#### Assignment
Every record should be copied exactly, except that pictures are to be omitted.

Before-and-after object listings:
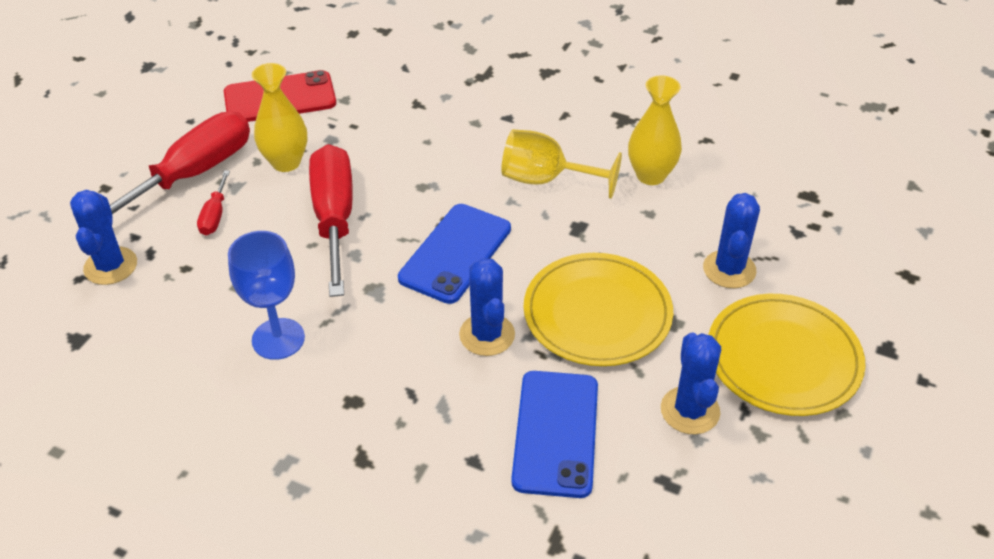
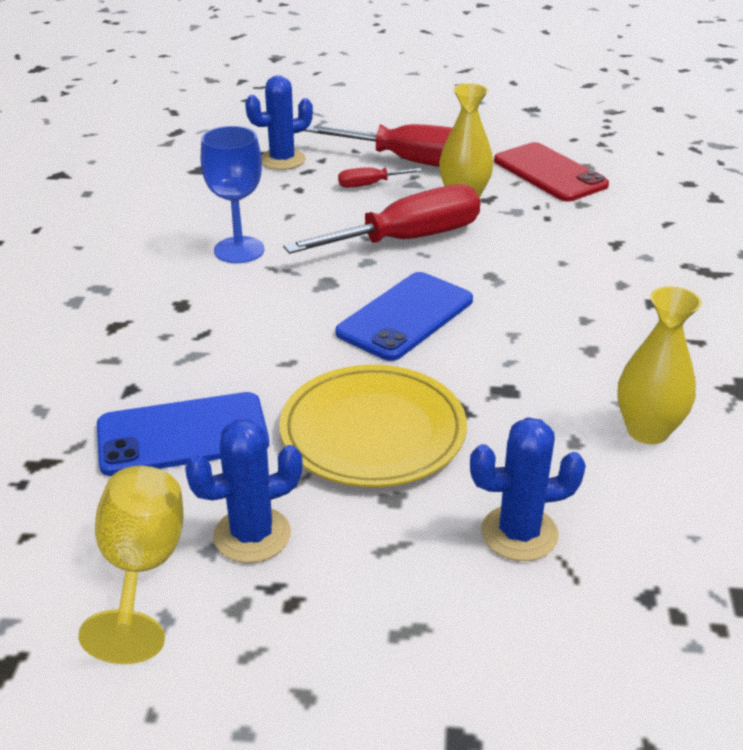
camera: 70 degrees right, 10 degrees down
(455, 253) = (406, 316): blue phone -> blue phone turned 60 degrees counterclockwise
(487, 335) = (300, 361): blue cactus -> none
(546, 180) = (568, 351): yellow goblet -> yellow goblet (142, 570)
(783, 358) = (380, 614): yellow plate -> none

#### Expected answer
camera: 70 degrees right, 10 degrees down
(455, 253) = (406, 316): blue phone -> blue phone turned 60 degrees counterclockwise
(487, 335) = (300, 361): blue cactus -> none
(546, 180) = (568, 351): yellow goblet -> yellow goblet (142, 570)
(783, 358) = (380, 614): yellow plate -> none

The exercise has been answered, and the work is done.